===== SUPPLIED MATERIAL =====
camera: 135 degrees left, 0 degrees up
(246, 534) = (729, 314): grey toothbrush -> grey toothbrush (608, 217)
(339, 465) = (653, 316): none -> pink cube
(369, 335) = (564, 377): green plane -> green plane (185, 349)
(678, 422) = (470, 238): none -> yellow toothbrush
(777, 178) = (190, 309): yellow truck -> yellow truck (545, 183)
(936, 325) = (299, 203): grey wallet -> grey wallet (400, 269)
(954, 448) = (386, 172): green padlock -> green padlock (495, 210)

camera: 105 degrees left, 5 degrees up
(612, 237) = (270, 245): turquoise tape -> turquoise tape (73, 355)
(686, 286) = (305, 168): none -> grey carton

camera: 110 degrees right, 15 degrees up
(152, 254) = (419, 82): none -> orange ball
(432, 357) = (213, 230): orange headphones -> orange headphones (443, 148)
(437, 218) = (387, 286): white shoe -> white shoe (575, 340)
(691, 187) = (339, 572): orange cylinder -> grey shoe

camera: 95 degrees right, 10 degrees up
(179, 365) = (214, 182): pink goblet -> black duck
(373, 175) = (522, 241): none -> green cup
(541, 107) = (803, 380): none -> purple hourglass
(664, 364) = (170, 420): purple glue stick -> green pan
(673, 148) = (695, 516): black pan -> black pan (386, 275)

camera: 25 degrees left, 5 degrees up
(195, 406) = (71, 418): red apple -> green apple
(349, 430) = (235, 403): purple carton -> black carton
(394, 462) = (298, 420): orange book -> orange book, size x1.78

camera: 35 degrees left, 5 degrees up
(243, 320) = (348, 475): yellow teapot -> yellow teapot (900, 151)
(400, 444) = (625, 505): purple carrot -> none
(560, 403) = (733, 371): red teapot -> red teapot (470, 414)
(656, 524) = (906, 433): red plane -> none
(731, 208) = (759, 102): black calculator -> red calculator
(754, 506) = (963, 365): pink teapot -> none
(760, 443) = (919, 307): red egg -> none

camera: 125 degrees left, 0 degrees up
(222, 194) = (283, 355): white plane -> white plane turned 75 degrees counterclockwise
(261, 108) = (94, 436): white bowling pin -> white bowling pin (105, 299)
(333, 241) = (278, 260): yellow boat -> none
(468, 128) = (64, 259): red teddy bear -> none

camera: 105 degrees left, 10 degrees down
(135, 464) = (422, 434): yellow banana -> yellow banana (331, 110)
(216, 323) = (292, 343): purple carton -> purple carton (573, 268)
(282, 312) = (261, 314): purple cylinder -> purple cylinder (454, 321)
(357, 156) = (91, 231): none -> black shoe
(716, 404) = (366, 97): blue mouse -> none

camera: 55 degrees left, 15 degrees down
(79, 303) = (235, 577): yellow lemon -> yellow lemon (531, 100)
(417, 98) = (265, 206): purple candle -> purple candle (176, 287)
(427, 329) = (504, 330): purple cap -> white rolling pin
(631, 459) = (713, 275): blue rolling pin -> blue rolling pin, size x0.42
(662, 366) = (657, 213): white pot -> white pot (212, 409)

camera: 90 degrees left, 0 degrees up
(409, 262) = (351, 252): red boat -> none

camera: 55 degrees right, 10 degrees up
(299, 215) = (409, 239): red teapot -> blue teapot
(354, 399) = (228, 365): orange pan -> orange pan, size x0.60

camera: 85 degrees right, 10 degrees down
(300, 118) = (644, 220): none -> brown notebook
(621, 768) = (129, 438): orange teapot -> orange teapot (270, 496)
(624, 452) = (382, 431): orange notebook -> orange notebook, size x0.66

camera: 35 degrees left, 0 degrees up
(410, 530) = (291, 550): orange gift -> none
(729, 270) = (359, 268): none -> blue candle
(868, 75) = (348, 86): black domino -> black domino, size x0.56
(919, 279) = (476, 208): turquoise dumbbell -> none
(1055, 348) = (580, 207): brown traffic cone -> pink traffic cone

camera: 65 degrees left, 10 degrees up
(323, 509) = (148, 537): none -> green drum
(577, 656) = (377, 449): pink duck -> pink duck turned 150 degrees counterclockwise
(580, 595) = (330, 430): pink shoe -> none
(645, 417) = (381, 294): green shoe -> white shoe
=====
## WORK ITEM:
Could you write out, exactly as they stand, only the lines above that begin at the line with "(612, 237) = (270, 245): turquoise" and stop after the line with "(152, 254) = (419, 82): none -> orange ball"?

## RESPONSE:
(612, 237) = (270, 245): turquoise tape -> turquoise tape (73, 355)
(686, 286) = (305, 168): none -> grey carton

camera: 110 degrees right, 15 degrees up
(152, 254) = (419, 82): none -> orange ball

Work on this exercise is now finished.